— Begin —

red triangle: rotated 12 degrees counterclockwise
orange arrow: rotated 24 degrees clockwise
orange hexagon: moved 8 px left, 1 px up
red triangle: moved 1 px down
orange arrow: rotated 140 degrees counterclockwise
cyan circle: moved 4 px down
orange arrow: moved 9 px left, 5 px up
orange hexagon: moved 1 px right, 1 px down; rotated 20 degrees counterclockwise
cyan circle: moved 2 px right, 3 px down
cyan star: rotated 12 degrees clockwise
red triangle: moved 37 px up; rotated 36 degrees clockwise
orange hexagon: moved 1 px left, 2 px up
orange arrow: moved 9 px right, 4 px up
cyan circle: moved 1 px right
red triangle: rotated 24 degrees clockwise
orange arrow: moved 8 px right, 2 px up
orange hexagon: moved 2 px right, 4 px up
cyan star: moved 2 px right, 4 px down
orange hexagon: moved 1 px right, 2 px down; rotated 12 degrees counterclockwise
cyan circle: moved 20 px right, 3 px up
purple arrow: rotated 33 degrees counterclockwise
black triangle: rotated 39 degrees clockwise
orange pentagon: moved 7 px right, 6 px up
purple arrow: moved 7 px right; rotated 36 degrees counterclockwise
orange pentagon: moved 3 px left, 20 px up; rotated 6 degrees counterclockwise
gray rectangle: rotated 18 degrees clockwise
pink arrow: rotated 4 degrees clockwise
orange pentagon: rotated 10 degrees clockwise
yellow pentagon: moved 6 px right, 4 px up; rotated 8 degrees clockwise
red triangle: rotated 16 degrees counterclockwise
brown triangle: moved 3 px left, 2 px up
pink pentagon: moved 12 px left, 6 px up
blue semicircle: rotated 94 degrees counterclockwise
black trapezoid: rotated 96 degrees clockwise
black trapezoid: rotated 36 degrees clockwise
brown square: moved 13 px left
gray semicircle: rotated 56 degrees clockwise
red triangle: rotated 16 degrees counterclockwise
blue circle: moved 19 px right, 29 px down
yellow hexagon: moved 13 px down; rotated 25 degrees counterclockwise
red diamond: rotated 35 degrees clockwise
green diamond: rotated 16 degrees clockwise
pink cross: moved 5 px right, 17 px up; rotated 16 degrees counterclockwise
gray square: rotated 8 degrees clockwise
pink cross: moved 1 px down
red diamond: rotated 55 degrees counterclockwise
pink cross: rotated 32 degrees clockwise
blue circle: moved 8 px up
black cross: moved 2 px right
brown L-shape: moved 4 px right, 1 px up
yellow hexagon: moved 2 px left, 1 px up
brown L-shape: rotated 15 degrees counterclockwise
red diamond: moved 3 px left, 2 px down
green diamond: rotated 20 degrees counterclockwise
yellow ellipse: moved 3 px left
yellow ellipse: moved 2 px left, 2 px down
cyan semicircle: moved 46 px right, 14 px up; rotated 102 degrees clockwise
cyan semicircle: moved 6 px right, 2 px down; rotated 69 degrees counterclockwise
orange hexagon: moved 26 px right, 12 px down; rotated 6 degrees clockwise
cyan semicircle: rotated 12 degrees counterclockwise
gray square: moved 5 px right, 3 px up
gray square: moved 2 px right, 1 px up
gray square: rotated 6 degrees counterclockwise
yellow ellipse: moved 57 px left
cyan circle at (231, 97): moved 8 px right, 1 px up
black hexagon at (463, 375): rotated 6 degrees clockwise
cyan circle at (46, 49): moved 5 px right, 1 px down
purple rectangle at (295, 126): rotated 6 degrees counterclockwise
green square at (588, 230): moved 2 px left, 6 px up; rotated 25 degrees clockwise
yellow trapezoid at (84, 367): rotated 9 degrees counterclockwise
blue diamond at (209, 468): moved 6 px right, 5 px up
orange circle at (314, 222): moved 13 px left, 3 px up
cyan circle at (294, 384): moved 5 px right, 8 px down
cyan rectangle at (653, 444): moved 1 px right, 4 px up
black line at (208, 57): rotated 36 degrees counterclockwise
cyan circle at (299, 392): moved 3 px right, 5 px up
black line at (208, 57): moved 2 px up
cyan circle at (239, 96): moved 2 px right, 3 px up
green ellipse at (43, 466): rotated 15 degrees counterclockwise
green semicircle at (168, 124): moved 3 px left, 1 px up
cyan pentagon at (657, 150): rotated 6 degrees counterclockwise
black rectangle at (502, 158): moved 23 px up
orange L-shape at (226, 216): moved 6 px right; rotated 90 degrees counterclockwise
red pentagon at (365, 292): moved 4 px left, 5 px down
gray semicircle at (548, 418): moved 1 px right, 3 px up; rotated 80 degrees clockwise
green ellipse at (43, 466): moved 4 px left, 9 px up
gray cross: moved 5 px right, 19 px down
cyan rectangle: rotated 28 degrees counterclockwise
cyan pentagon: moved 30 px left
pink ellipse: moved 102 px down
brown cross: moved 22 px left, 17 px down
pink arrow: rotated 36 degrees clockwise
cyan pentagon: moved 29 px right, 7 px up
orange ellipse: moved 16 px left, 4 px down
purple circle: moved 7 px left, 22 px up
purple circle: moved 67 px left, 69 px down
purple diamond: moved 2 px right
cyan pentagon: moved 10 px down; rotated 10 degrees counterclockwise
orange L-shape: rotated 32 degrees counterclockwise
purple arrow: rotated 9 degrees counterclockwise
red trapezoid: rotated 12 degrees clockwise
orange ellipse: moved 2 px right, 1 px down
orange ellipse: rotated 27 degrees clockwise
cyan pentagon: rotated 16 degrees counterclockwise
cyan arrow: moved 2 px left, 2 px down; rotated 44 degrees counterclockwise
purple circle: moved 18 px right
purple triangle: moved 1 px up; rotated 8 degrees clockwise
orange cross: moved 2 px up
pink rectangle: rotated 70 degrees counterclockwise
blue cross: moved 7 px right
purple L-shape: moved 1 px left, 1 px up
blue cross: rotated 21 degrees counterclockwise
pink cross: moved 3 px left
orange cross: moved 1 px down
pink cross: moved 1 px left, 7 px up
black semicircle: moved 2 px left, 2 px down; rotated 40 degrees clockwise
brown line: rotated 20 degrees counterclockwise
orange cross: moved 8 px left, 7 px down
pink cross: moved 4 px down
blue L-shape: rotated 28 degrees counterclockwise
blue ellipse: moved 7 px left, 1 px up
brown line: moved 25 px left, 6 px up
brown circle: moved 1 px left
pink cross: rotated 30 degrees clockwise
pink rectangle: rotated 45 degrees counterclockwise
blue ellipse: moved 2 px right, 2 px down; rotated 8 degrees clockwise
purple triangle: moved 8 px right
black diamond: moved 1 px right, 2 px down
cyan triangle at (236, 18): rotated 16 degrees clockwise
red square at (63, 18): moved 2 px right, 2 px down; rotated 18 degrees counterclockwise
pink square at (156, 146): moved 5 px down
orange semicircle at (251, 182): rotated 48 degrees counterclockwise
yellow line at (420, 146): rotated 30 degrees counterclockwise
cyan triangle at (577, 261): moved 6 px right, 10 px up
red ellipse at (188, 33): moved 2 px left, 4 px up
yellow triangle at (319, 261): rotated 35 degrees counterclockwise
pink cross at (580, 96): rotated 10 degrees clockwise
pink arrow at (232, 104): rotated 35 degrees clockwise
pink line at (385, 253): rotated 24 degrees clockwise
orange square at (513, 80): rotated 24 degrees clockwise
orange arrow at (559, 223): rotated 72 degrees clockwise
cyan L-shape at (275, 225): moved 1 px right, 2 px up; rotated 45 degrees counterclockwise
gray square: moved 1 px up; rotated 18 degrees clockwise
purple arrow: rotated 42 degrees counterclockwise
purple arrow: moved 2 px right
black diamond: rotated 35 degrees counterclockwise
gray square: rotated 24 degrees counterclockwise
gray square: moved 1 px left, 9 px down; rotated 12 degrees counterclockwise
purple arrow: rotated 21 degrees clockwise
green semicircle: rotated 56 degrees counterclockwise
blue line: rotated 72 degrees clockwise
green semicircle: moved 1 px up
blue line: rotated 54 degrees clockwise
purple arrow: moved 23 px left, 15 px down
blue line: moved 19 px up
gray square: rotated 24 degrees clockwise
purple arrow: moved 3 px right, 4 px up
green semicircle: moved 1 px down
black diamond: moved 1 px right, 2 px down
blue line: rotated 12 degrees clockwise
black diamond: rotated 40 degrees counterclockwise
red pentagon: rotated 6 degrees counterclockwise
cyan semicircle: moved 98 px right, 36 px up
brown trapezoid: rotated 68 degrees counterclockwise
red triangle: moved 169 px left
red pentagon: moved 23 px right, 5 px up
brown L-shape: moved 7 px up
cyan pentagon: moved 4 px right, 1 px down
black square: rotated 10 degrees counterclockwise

— End —

WHAT THE TASK ASKS: Format the records from the start through the line containing "green diamond: rotated 16 degrees clockwise" as a JSON list of strings, one string per line, leaving out blank lines.

TASK OUTPUT:
[
  "red triangle: rotated 12 degrees counterclockwise",
  "orange arrow: rotated 24 degrees clockwise",
  "orange hexagon: moved 8 px left, 1 px up",
  "red triangle: moved 1 px down",
  "orange arrow: rotated 140 degrees counterclockwise",
  "cyan circle: moved 4 px down",
  "orange arrow: moved 9 px left, 5 px up",
  "orange hexagon: moved 1 px right, 1 px down; rotated 20 degrees counterclockwise",
  "cyan circle: moved 2 px right, 3 px down",
  "cyan star: rotated 12 degrees clockwise",
  "red triangle: moved 37 px up; rotated 36 degrees clockwise",
  "orange hexagon: moved 1 px left, 2 px up",
  "orange arrow: moved 9 px right, 4 px up",
  "cyan circle: moved 1 px right",
  "red triangle: rotated 24 degrees clockwise",
  "orange arrow: moved 8 px right, 2 px up",
  "orange hexagon: moved 2 px right, 4 px up",
  "cyan star: moved 2 px right, 4 px down",
  "orange hexagon: moved 1 px right, 2 px down; rotated 12 degrees counterclockwise",
  "cyan circle: moved 20 px right, 3 px up",
  "purple arrow: rotated 33 degrees counterclockwise",
  "black triangle: rotated 39 degrees clockwise",
  "orange pentagon: moved 7 px right, 6 px up",
  "purple arrow: moved 7 px right; rotated 36 degrees counterclockwise",
  "orange pentagon: moved 3 px left, 20 px up; rotated 6 degrees counterclockwise",
  "gray rectangle: rotated 18 degrees clockwise",
  "pink arrow: rotated 4 degrees clockwise",
  "orange pentagon: rotated 10 degrees clockwise",
  "yellow pentagon: moved 6 px right, 4 px up; rotated 8 degrees clockwise",
  "red triangle: rotated 16 degrees counterclockwise",
  "brown triangle: moved 3 px left, 2 px up",
  "pink pentagon: moved 12 px left, 6 px up",
  "blue semicircle: rotated 94 degrees counterclockwise",
  "black trapezoid: rotated 96 degrees clockwise",
  "black trapezoid: rotated 36 degrees clockwise",
  "brown square: moved 13 px left",
  "gray semicircle: rotated 56 degrees clockwise",
  "red triangle: rotated 16 degrees counterclockwise",
  "blue circle: moved 19 px right, 29 px down",
  "yellow hexagon: moved 13 px down; rotated 25 degrees counterclockwise",
  "red diamond: rotated 35 degrees clockwise",
  "green diamond: rotated 16 degrees clockwise"
]